Object change listings
>>>

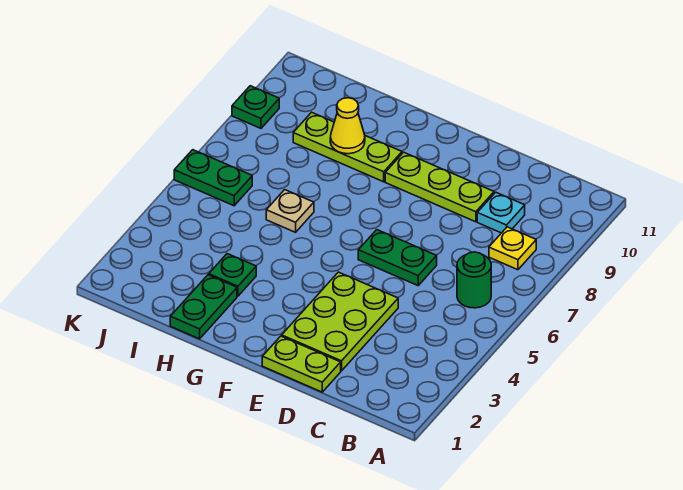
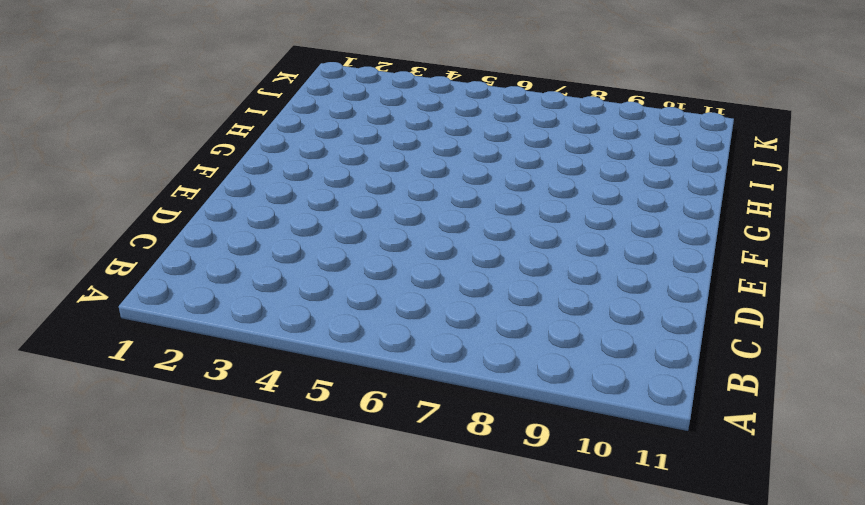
none -> green round brick B6 level 1
none -> yellow plate B8 level 1
none -> cyan plate C9 level 1

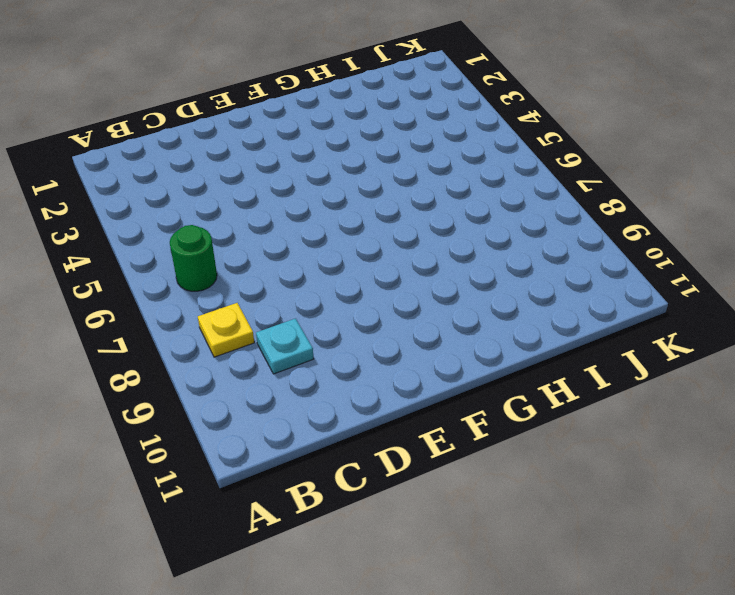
none -> lime plate D1:E1 level 1
none -> lime plate D2:E4 level 1
none -> green plate D6:E6 level 1

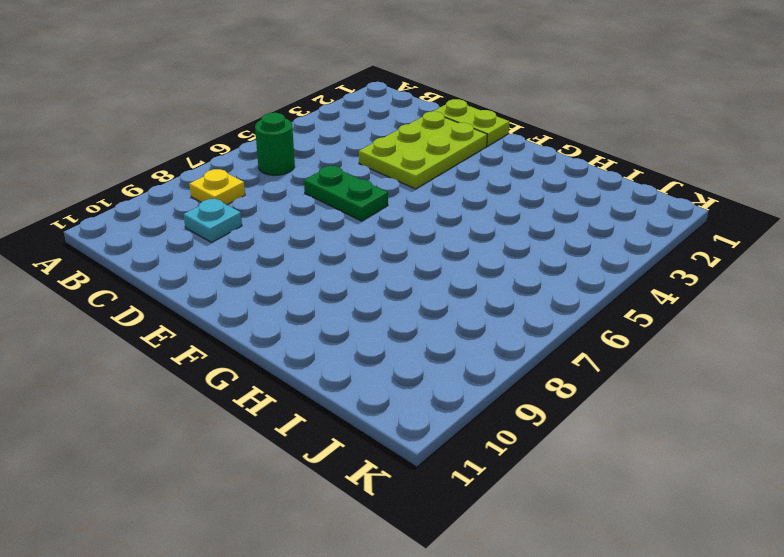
none -> lime plate D9:F9 level 1
none -> lime plate G9:I9 level 1
none -> green plate H1:H2 level 1

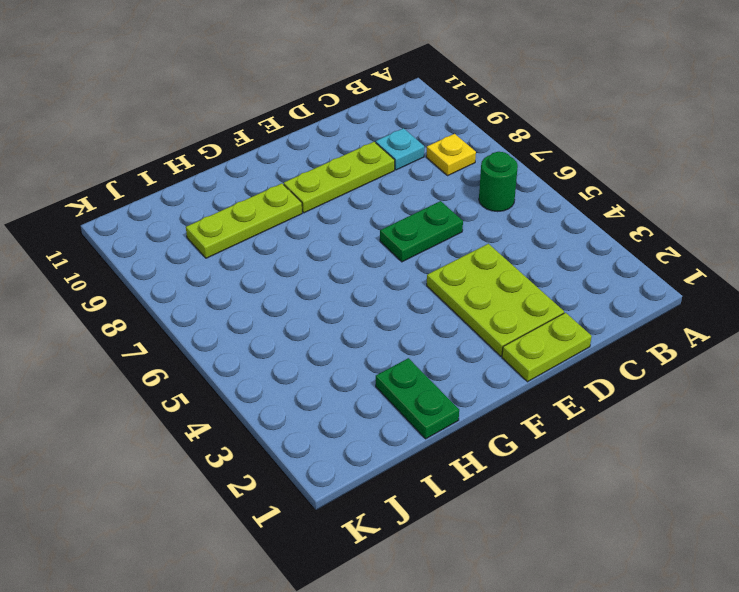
none -> green plate H3 level 1
none -> tan plate H6 level 1
none -> green plate J6:K6 level 1

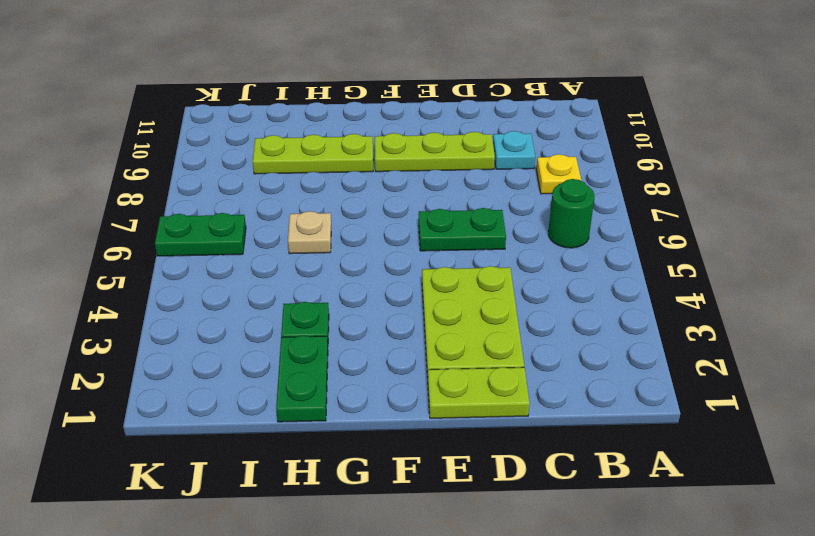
none -> green plate K9 level 1
none -> yellow cone H9 level 2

<<<

Reproduce the entries above exactly, without images.

none -> green round brick B6 level 1
none -> yellow plate B8 level 1
none -> cyan plate C9 level 1

none -> lime plate D1:E1 level 1
none -> lime plate D2:E4 level 1
none -> green plate D6:E6 level 1

none -> lime plate D9:F9 level 1
none -> lime plate G9:I9 level 1
none -> green plate H1:H2 level 1

none -> green plate H3 level 1
none -> tan plate H6 level 1
none -> green plate J6:K6 level 1

none -> green plate K9 level 1
none -> yellow cone H9 level 2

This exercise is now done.